## COLLECTED DATA:
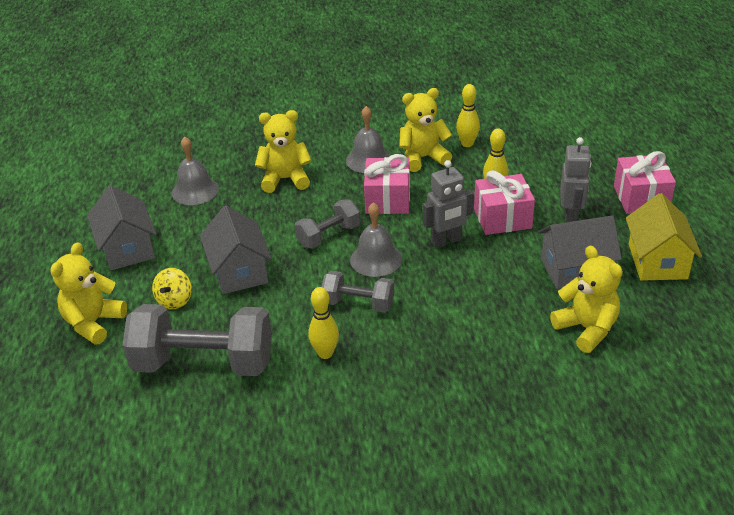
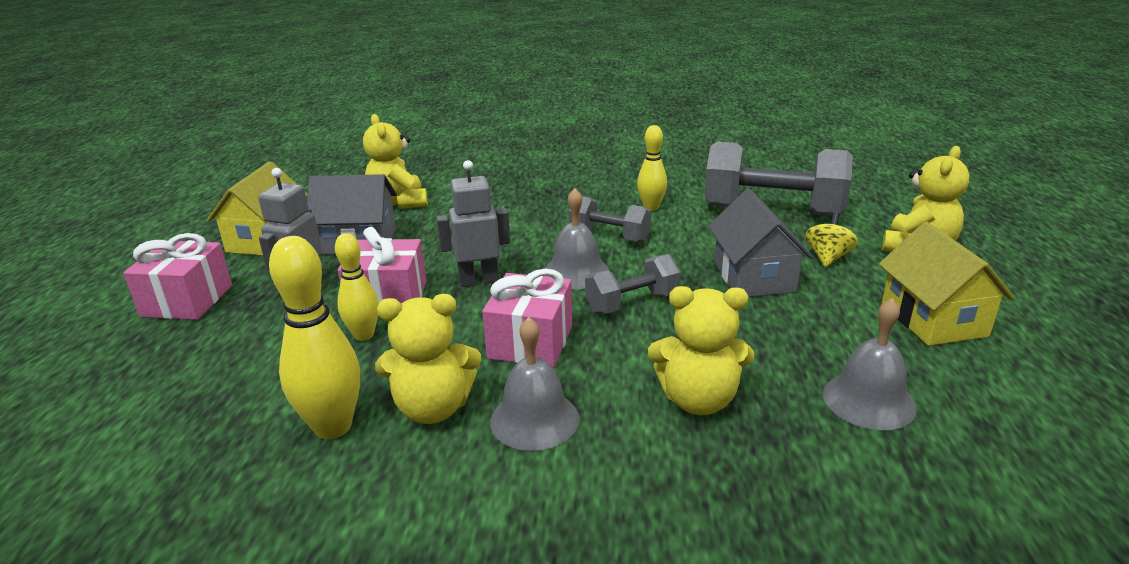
camera: 170 degrees left, 10 degrees down
(127, 248) = (933, 319): grey house -> yellow house
(467, 144) = (333, 427): yellow bowling pin -> yellow bowling pin, size x1.58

## ACTIVITY:
The expected answer is an unaltered copy of the listing, images removed.

## EXERCISE RESULT:
camera: 170 degrees left, 10 degrees down
(127, 248) = (933, 319): grey house -> yellow house
(467, 144) = (333, 427): yellow bowling pin -> yellow bowling pin, size x1.58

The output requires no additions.